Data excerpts

--- START ---

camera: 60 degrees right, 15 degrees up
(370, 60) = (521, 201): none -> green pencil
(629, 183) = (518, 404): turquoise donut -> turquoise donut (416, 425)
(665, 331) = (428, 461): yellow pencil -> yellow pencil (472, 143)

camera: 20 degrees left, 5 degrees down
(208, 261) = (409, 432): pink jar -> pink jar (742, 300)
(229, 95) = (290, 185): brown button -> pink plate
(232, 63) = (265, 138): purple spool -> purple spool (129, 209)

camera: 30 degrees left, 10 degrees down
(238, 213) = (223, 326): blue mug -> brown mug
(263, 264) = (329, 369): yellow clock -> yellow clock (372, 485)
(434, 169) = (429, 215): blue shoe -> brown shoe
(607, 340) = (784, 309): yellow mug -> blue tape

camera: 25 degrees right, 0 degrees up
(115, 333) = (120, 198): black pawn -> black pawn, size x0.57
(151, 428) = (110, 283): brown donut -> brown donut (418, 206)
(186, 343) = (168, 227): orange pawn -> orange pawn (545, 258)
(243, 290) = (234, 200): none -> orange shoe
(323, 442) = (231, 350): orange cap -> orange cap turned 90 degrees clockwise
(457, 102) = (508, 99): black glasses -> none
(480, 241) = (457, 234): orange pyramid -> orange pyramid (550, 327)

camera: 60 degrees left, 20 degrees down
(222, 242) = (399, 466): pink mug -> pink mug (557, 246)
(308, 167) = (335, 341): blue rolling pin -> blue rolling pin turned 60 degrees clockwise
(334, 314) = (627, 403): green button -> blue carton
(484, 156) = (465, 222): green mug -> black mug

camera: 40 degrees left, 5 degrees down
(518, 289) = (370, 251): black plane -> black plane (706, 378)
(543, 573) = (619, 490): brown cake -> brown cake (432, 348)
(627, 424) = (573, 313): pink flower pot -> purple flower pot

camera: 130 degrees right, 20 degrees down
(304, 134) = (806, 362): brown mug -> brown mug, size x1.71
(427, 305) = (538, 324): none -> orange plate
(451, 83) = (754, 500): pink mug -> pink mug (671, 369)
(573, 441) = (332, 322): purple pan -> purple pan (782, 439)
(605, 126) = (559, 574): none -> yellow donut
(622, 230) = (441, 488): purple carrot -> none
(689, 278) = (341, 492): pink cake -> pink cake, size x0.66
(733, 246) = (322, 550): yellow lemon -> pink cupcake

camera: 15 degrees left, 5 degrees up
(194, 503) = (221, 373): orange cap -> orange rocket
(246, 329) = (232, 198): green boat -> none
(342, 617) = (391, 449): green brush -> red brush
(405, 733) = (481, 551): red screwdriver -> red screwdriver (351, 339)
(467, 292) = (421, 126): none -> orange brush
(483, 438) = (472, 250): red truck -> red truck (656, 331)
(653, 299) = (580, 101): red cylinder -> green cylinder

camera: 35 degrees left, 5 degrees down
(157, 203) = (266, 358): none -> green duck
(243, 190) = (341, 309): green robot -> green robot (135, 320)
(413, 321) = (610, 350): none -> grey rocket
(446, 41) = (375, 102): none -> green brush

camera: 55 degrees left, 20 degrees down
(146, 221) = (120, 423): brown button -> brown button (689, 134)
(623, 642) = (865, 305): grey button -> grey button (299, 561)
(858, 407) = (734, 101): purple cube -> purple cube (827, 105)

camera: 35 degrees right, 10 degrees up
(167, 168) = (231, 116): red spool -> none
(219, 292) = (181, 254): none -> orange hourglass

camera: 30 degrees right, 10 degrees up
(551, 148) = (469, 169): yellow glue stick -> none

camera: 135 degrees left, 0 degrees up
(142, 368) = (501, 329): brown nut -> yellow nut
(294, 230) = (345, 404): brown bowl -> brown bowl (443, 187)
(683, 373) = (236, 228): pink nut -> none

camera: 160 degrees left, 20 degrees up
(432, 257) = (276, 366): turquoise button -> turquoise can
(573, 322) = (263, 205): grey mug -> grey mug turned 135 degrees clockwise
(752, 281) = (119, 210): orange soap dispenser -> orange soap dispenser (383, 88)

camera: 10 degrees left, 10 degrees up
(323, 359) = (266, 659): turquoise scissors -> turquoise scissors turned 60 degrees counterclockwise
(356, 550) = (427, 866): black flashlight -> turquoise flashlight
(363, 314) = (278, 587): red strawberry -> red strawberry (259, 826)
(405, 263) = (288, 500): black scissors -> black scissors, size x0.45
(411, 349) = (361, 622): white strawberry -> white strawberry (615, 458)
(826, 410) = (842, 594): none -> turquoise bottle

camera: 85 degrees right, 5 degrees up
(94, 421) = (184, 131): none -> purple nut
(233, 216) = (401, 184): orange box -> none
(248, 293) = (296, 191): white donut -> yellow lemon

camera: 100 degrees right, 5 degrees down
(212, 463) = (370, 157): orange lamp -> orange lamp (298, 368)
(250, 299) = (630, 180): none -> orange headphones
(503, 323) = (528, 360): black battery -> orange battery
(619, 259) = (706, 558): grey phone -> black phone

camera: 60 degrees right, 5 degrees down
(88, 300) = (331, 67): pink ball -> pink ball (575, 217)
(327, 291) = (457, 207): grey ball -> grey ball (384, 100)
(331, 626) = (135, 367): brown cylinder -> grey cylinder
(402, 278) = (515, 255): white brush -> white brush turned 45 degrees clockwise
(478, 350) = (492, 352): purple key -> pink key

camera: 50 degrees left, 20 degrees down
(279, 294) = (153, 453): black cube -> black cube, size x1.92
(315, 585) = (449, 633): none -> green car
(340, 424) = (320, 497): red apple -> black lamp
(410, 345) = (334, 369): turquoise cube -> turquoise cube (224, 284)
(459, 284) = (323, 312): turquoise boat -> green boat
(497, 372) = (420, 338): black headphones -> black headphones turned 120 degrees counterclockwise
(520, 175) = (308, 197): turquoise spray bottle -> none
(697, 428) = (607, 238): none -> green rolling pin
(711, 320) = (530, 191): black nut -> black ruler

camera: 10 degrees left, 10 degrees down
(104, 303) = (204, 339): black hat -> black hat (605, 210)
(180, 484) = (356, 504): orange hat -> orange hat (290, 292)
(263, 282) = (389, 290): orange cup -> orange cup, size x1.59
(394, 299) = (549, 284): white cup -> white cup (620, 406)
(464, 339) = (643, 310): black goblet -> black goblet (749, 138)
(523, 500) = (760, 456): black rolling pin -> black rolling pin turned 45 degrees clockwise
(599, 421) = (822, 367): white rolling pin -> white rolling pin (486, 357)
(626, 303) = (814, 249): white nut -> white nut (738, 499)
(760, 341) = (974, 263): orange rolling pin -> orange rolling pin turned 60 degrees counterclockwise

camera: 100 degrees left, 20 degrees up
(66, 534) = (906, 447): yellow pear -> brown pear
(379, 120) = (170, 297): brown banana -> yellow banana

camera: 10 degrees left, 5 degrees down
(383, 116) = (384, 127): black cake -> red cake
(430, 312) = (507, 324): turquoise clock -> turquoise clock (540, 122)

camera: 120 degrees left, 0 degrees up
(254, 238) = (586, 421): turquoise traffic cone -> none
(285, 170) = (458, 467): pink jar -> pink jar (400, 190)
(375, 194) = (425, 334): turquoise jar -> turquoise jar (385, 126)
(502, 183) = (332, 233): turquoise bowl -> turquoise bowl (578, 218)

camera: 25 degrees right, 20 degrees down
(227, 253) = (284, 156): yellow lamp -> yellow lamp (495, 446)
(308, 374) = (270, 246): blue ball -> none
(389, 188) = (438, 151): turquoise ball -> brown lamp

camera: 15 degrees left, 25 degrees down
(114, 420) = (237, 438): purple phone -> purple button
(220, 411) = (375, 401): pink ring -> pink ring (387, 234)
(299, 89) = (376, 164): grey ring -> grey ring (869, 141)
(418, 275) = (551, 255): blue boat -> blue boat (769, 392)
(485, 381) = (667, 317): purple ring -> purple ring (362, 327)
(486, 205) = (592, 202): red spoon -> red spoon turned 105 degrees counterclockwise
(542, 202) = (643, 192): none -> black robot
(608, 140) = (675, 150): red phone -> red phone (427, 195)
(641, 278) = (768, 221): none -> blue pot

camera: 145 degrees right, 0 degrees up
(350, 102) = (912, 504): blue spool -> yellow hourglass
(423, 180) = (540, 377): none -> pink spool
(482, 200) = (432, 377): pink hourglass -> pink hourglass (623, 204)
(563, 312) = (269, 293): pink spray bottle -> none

--- END ---

Task item - Taking the entries above, write out exactly the lines starting with the line containing "(167, 168) = (231, 116): red spool -> none" and going on through the line containing "(250, 299) = (630, 180): none", both included, and nothing else.

Result -
(167, 168) = (231, 116): red spool -> none
(219, 292) = (181, 254): none -> orange hourglass

camera: 30 degrees right, 10 degrees up
(551, 148) = (469, 169): yellow glue stick -> none

camera: 135 degrees left, 0 degrees up
(142, 368) = (501, 329): brown nut -> yellow nut
(294, 230) = (345, 404): brown bowl -> brown bowl (443, 187)
(683, 373) = (236, 228): pink nut -> none

camera: 160 degrees left, 20 degrees up
(432, 257) = (276, 366): turquoise button -> turquoise can
(573, 322) = (263, 205): grey mug -> grey mug turned 135 degrees clockwise
(752, 281) = (119, 210): orange soap dispenser -> orange soap dispenser (383, 88)

camera: 10 degrees left, 10 degrees up
(323, 359) = (266, 659): turquoise scissors -> turquoise scissors turned 60 degrees counterclockwise
(356, 550) = (427, 866): black flashlight -> turquoise flashlight
(363, 314) = (278, 587): red strawberry -> red strawberry (259, 826)
(405, 263) = (288, 500): black scissors -> black scissors, size x0.45
(411, 349) = (361, 622): white strawberry -> white strawberry (615, 458)
(826, 410) = (842, 594): none -> turquoise bottle

camera: 85 degrees right, 5 degrees up
(94, 421) = (184, 131): none -> purple nut
(233, 216) = (401, 184): orange box -> none
(248, 293) = (296, 191): white donut -> yellow lemon

camera: 100 degrees right, 5 degrees down
(212, 463) = (370, 157): orange lamp -> orange lamp (298, 368)
(250, 299) = (630, 180): none -> orange headphones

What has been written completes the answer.